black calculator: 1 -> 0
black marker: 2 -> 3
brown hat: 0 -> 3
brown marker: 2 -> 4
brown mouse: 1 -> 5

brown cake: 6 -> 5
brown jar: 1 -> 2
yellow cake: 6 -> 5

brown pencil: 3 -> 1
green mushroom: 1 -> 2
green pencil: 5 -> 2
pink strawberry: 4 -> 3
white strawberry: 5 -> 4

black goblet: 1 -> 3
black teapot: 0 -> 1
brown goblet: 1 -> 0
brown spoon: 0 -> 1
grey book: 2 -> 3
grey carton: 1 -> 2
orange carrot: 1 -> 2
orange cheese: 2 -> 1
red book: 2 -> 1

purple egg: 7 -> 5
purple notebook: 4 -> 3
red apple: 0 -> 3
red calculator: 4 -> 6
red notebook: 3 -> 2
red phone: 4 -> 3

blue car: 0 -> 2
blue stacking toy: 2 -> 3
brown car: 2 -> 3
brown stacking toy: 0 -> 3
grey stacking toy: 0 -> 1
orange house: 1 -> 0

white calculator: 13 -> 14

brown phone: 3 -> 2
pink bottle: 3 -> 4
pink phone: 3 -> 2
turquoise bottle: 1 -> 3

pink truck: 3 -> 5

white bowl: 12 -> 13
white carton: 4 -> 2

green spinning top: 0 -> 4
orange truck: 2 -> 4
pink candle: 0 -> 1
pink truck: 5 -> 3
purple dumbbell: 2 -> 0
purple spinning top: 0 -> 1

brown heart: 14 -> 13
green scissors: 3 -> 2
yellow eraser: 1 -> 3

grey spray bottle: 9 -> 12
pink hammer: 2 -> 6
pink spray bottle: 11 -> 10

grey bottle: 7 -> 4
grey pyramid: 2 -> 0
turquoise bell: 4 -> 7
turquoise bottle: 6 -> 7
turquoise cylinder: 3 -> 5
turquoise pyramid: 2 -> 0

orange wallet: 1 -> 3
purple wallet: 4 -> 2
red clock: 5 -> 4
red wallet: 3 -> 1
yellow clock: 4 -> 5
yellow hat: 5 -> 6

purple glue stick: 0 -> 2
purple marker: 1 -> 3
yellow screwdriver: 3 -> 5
★ ★ ★ ★
- [Exercise objective]
Looking at the listing above, count each line that contains the word "orange" and write the number with nothing else.

- [Answer to this exercise]
5